▶ What you are asked to do:
Could the data below be printed out exactly, with the pictures left out?

-- The data follows --

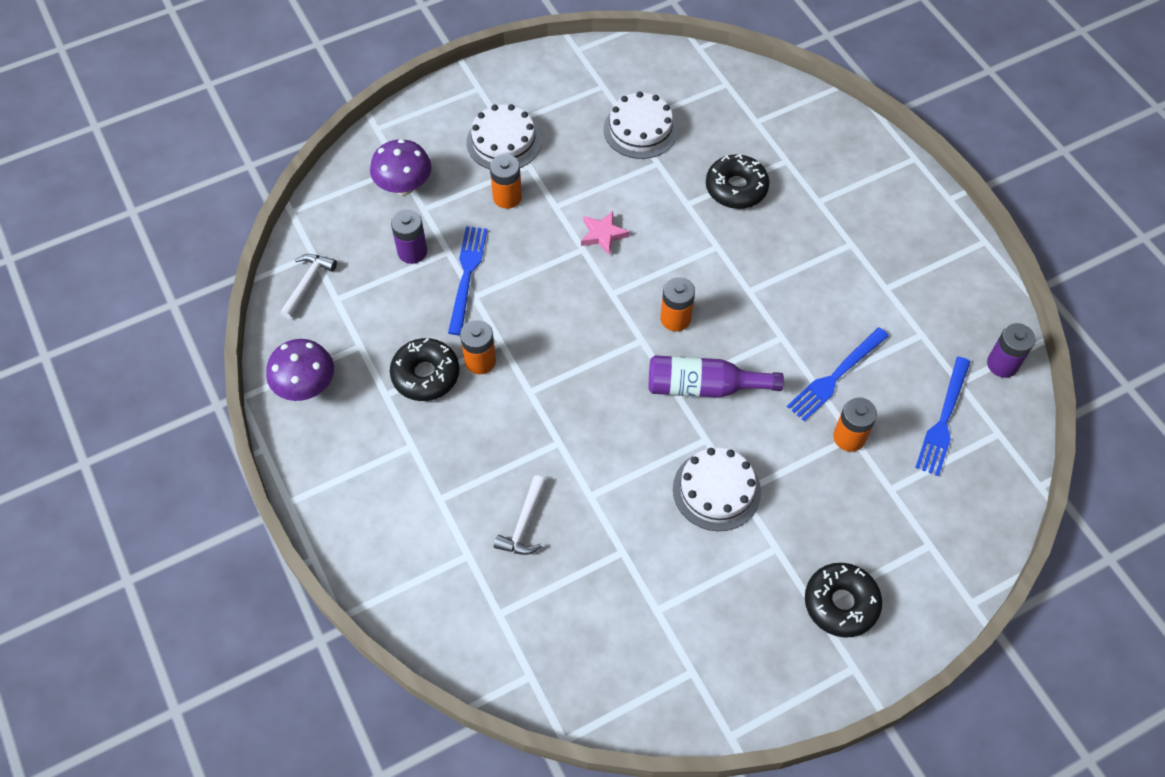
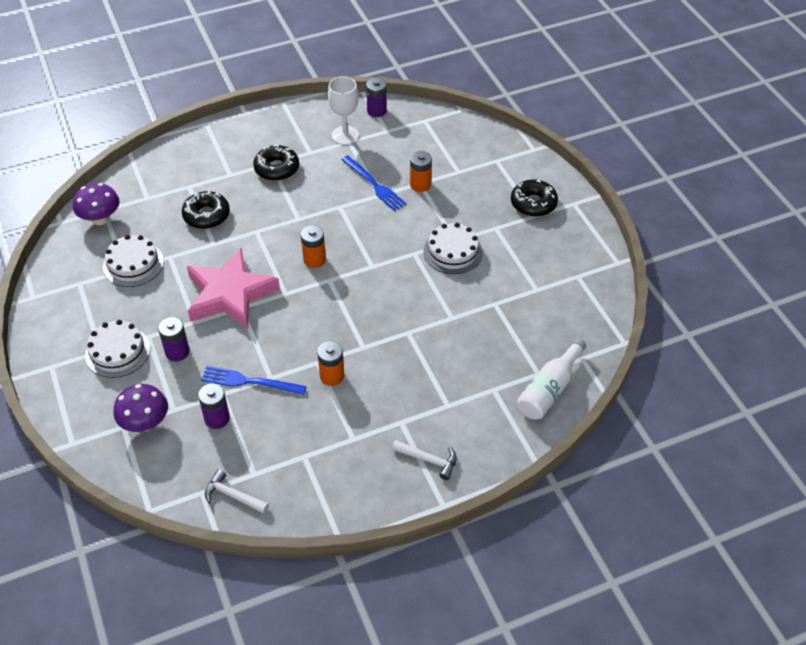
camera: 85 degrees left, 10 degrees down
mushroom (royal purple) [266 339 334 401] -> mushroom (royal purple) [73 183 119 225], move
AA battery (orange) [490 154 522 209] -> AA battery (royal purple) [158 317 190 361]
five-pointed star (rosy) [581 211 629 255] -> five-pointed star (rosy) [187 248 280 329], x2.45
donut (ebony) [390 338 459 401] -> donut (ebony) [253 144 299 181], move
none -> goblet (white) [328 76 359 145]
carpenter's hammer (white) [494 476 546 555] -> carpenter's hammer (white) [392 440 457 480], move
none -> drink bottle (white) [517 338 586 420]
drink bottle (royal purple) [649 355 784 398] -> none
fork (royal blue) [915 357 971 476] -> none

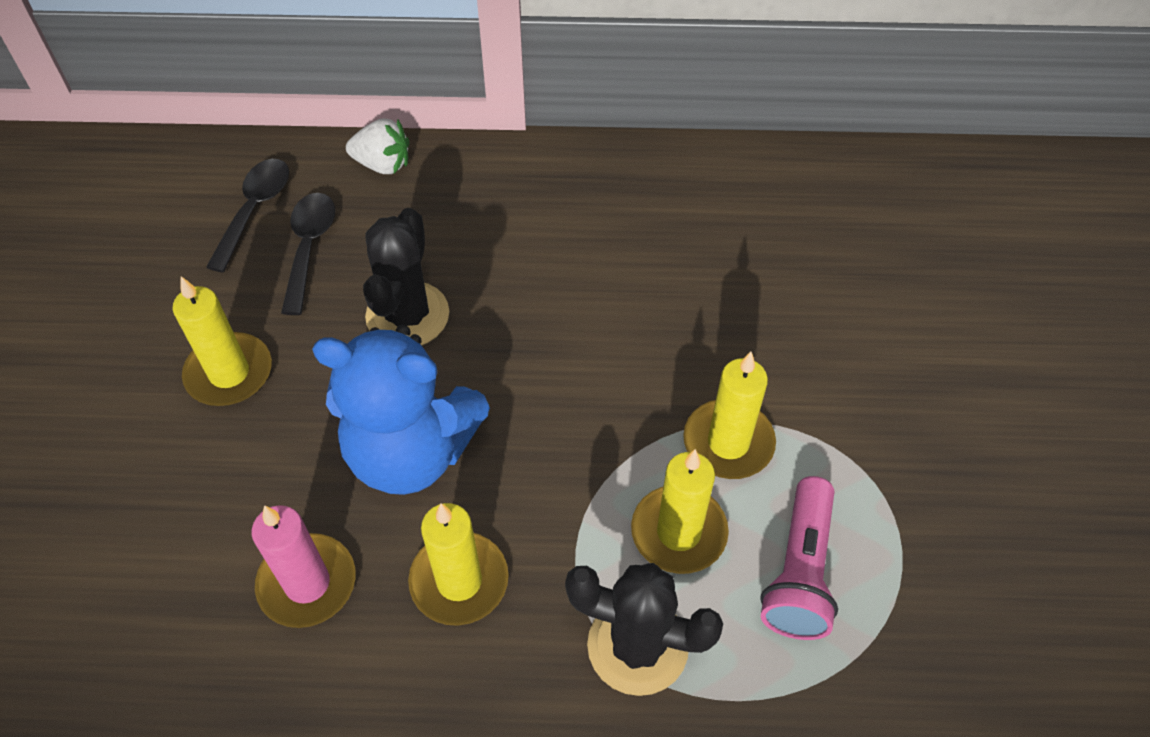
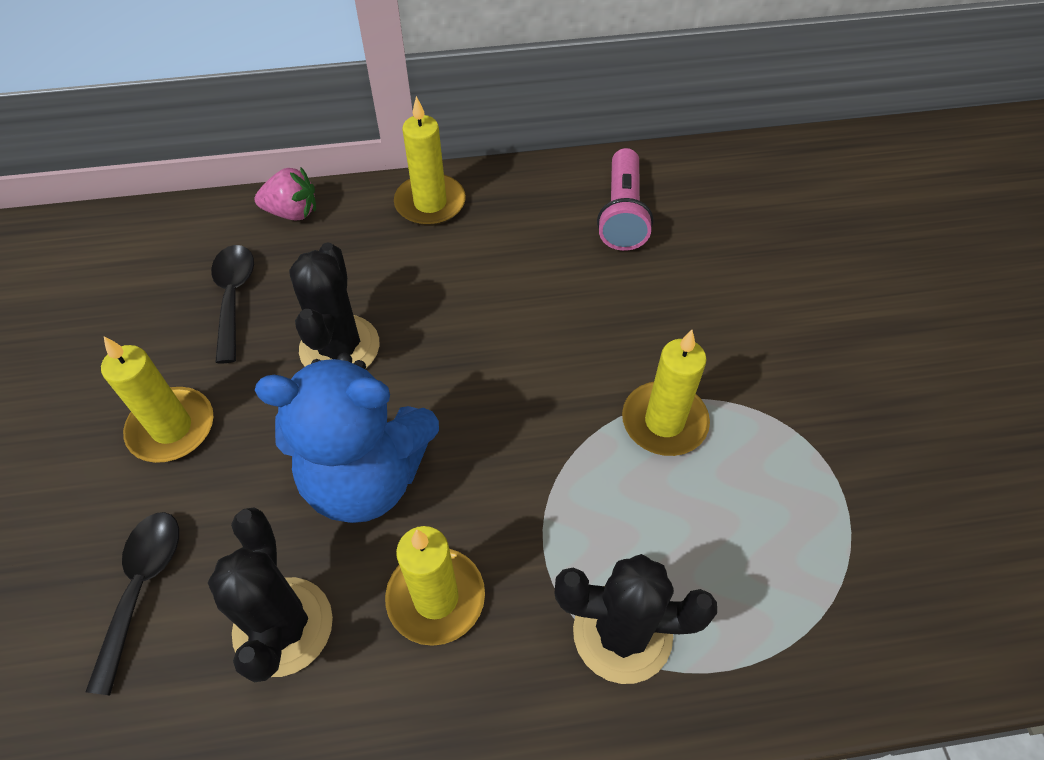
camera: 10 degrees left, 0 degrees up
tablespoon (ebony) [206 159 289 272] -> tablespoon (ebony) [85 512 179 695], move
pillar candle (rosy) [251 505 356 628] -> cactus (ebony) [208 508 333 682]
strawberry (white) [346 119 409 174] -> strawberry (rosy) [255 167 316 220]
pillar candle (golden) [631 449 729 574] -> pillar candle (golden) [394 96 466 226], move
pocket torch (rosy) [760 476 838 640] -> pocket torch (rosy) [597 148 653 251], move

-- The data concluded --

▶ Output of the task:
camera: 85 degrees left, 10 degrees down
mushroom (royal purple) [266 339 334 401] -> mushroom (royal purple) [73 183 119 225], move
AA battery (orange) [490 154 522 209] -> AA battery (royal purple) [158 317 190 361]
five-pointed star (rosy) [581 211 629 255] -> five-pointed star (rosy) [187 248 280 329], x2.45
donut (ebony) [390 338 459 401] -> donut (ebony) [253 144 299 181], move
none -> goblet (white) [328 76 359 145]
carpenter's hammer (white) [494 476 546 555] -> carpenter's hammer (white) [392 440 457 480], move
none -> drink bottle (white) [517 338 586 420]
drink bottle (royal purple) [649 355 784 398] -> none
fork (royal blue) [915 357 971 476] -> none

camera: 10 degrees left, 0 degrees up
tablespoon (ebony) [206 159 289 272] -> tablespoon (ebony) [85 512 179 695], move
pillar candle (rosy) [251 505 356 628] -> cactus (ebony) [208 508 333 682]
strawberry (white) [346 119 409 174] -> strawberry (rosy) [255 167 316 220]
pillar candle (golden) [631 449 729 574] -> pillar candle (golden) [394 96 466 226], move
pocket torch (rosy) [760 476 838 640] -> pocket torch (rosy) [597 148 653 251], move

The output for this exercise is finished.